▶ _WORK REQUIRED_: Only a number is expected in reply: the count of lines below where the word "purple" occurs.

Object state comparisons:
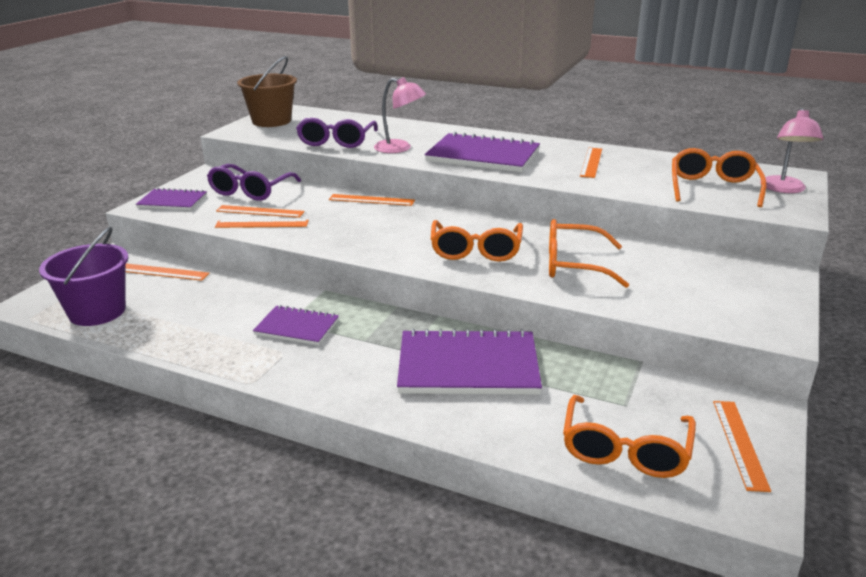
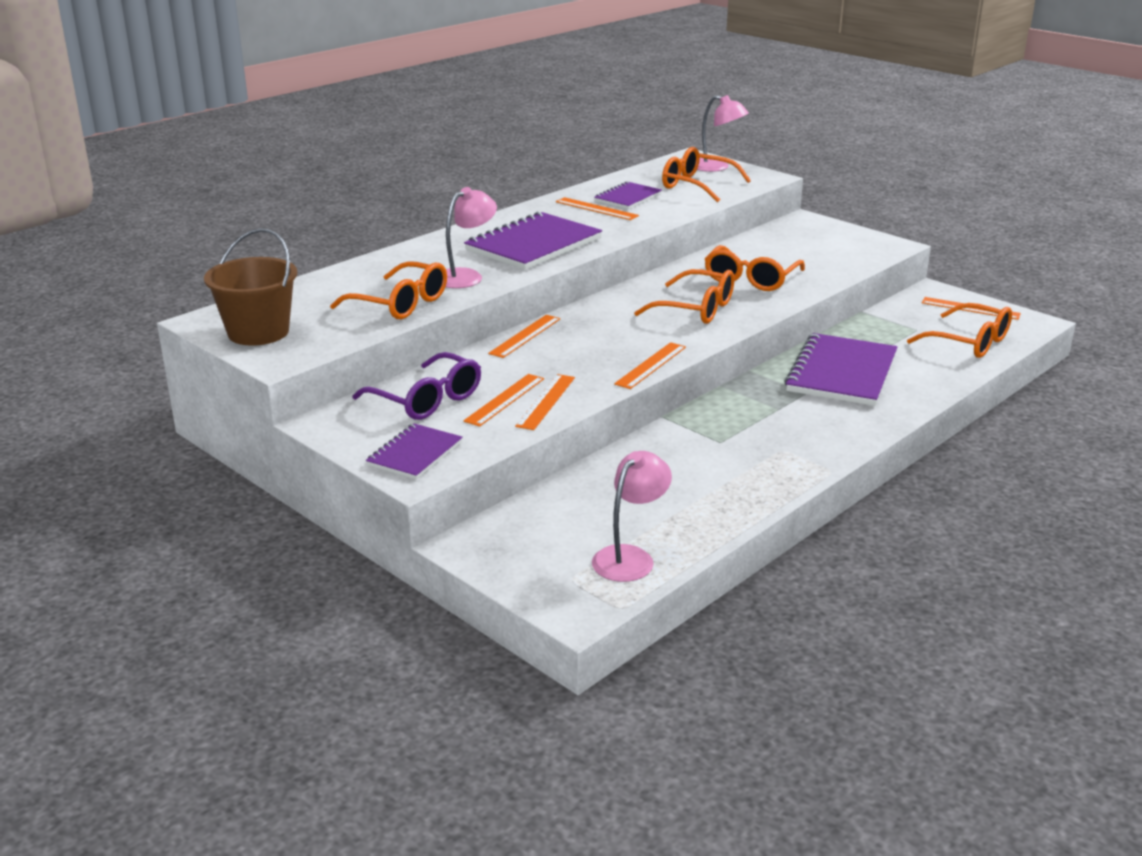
camera: 70 degrees left, 0 degrees up
(97, 311) = (630, 557): purple bucket -> pink lamp
(163, 272) = (547, 509): orange ruler -> orange ruler (651, 365)
(297, 327) = (735, 439): purple notebook -> purple notebook (628, 197)
(336, 141) = (401, 304): purple glasses -> orange glasses

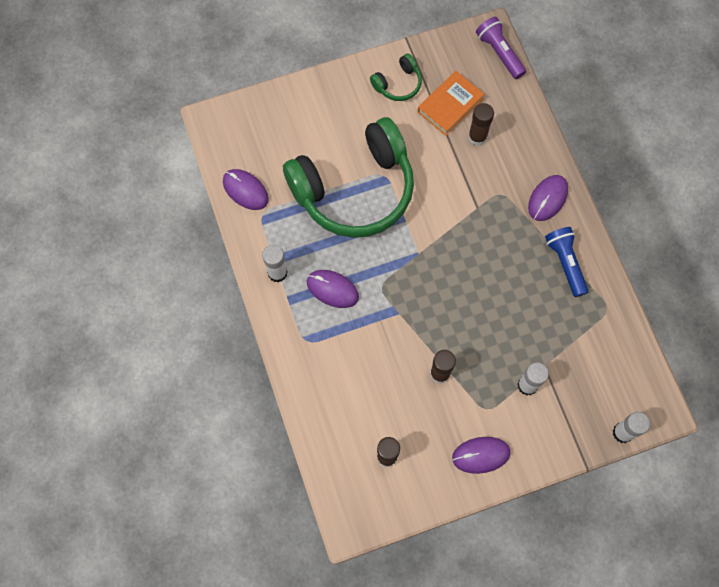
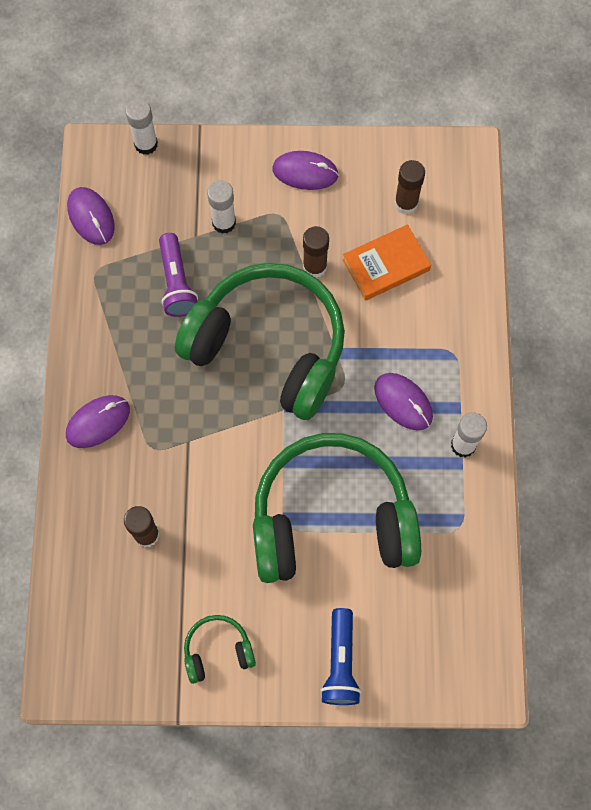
camera: 160 degrees left, 0 degrees up
(245, 190) = (472, 568): purple mouse -> purple mouse (91, 217)
(449, 296) = (269, 347): none -> green headphones
(450, 105) = (162, 593): orange book -> orange book (386, 265)
(499, 53) = (61, 647): purple flashlight -> purple flashlight (177, 283)
(565, 263) = (116, 338): blue flashlight -> blue flashlight (340, 663)

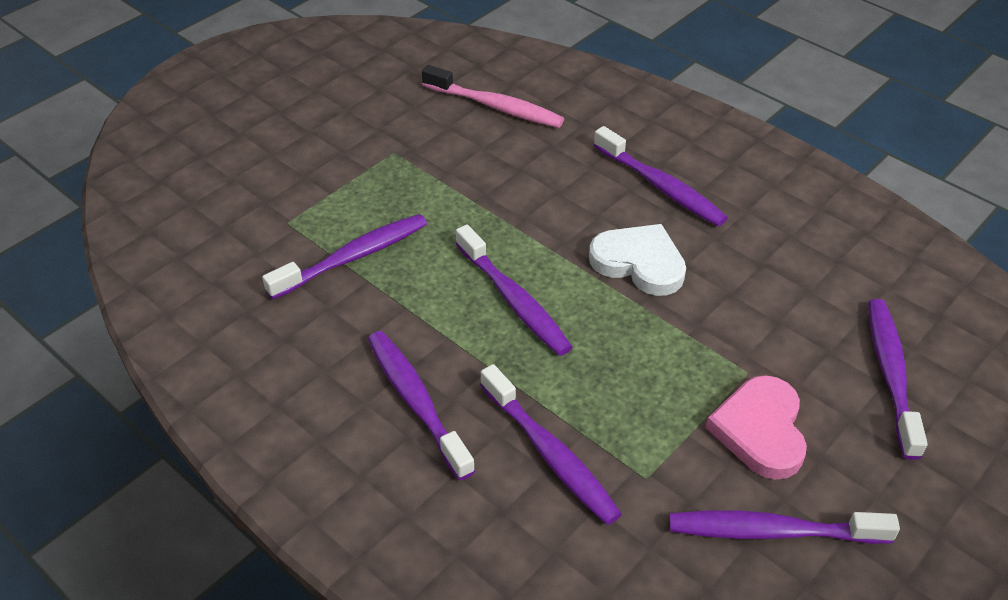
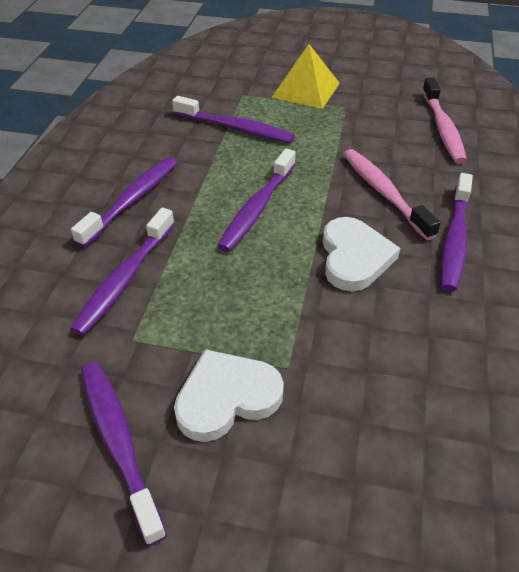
camera: 60 degrees right, 0 degrees up
(331, 167) = (306, 90): none -> yellow pyramid
(562, 197) = (384, 192): none -> pink toothbrush
(760, 430) = (226, 397): pink heart -> white heart
(890, 374) = (370, 483): purple toothbrush -> none

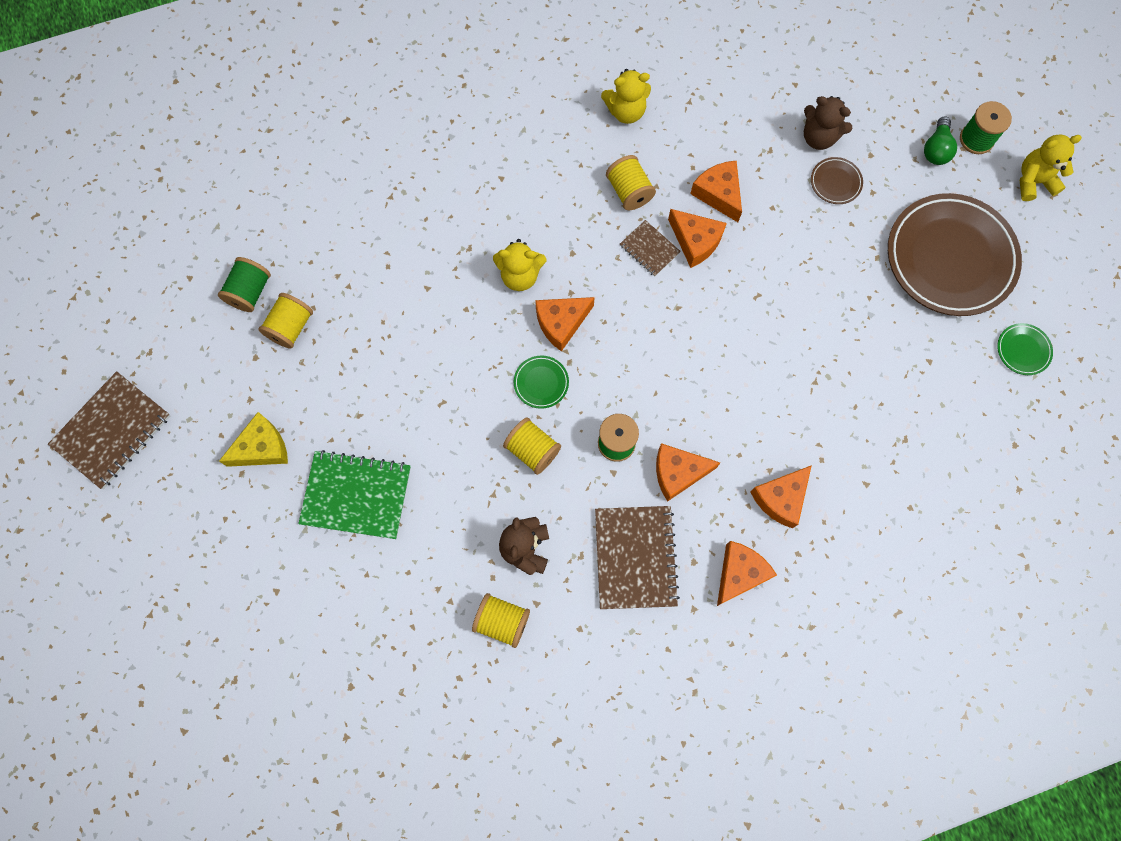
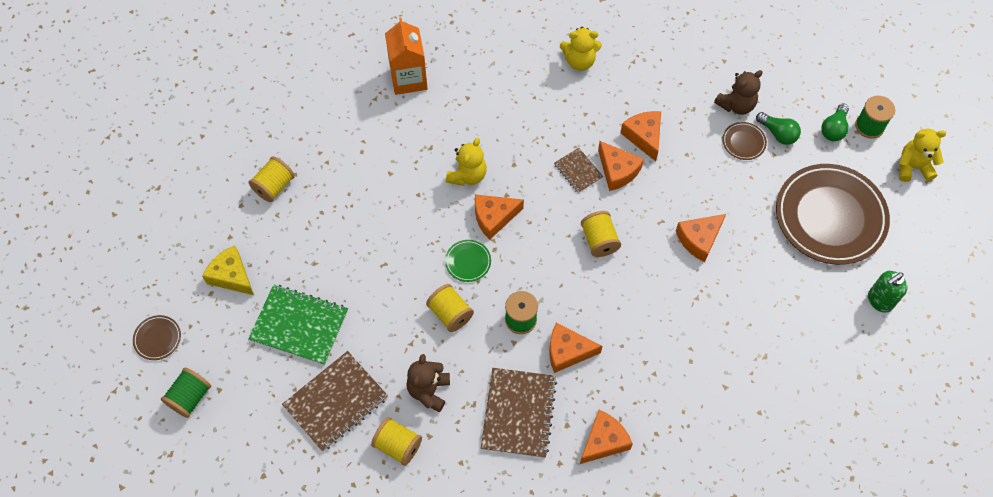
camera: 10 degrees right, 10 degrees down
(112, 431) = (115, 243): brown notebook -> brown notebook (336, 402)
(189, 541) = (157, 338): none -> brown plate
(250, 291) = (247, 154): green spool -> green spool (190, 397)
(262, 448) = (231, 276): yellow cheese -> yellow cheese turned 120 degrees counterclockwise
(426, 165) = (408, 79): none -> orange carton
(520, 275) = (467, 175): yellow teddy bear -> yellow teddy bear turned 75 degrees counterclockwise
(629, 191) = (570, 124): yellow spool -> yellow spool (599, 240)
(780, 498) = (650, 386): orange cheese -> orange cheese (699, 239)
(819, 137) = (736, 105): brown teddy bear -> brown teddy bear turned 75 degrees counterclockwise
(873, 165) = (778, 133): none -> green light bulb
(1023, 350) = (879, 301): green plate -> green soap dispenser

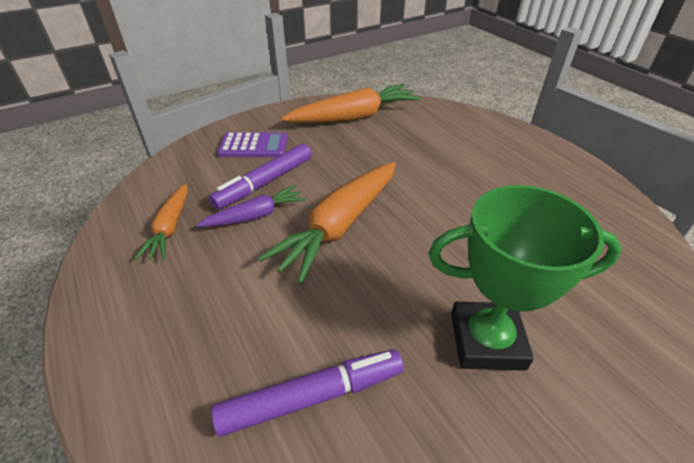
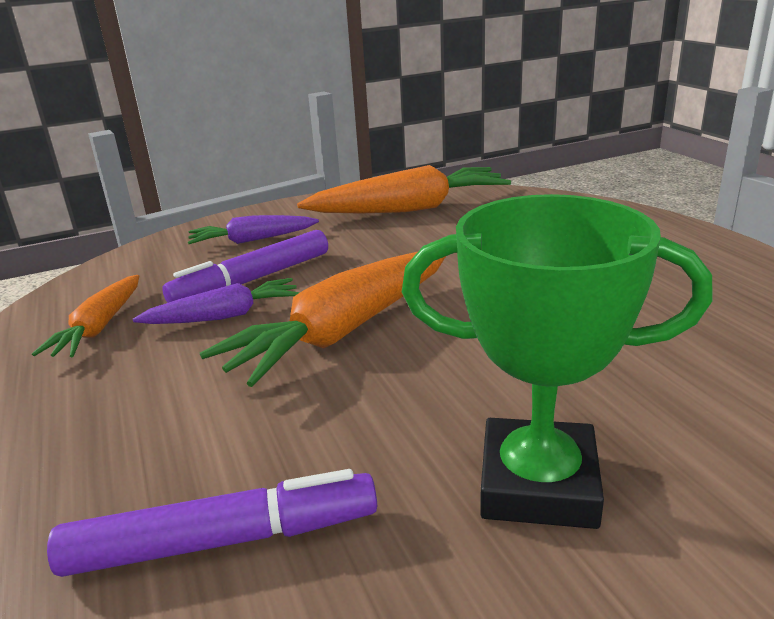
camera: 10 degrees right, 15 degrees down
(253, 146) = (252, 240): purple calculator -> purple carrot

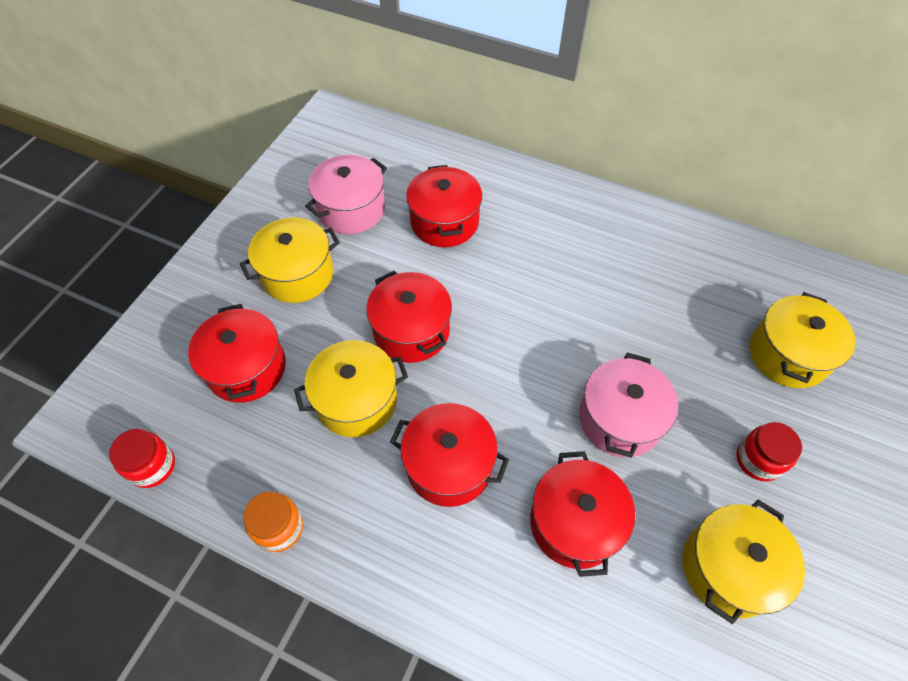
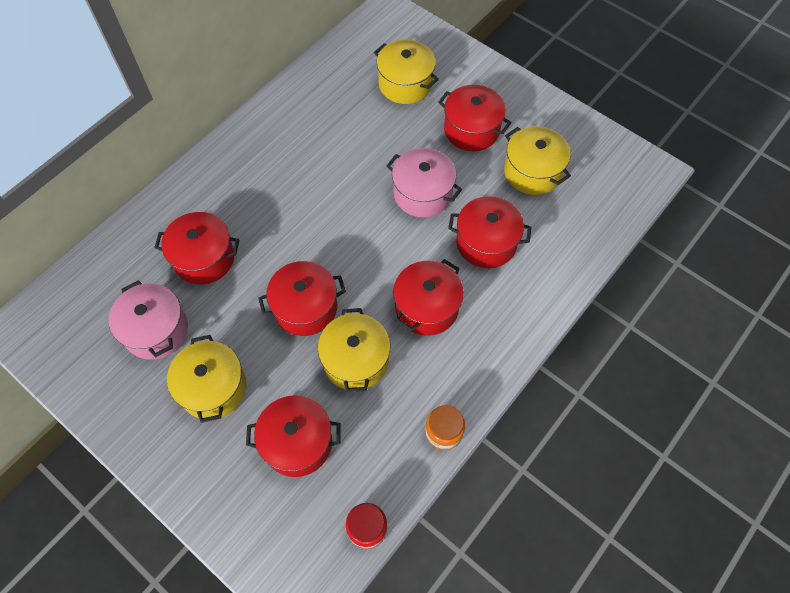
camera: 75 degrees left, 5 degrees up
(758, 460) = (471, 130): red jar -> red pot

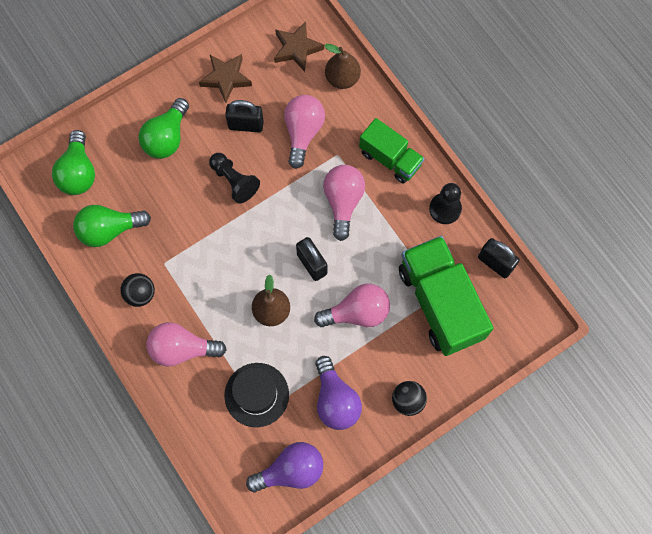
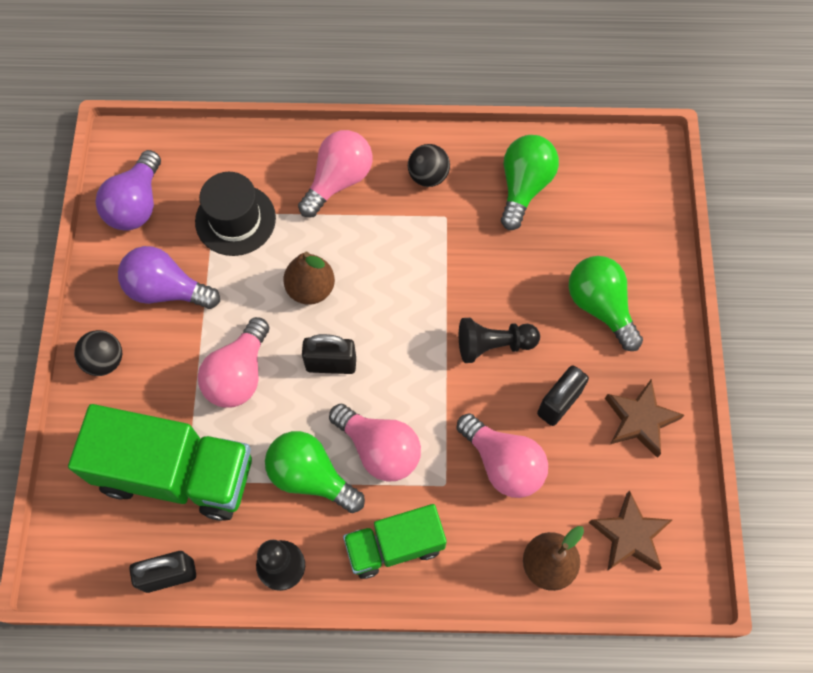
camera: 125 degrees right, 5 degrees down
(79, 172) = (616, 194): green light bulb -> green light bulb (311, 476)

▶ _SOLVED EXERCISE_: 7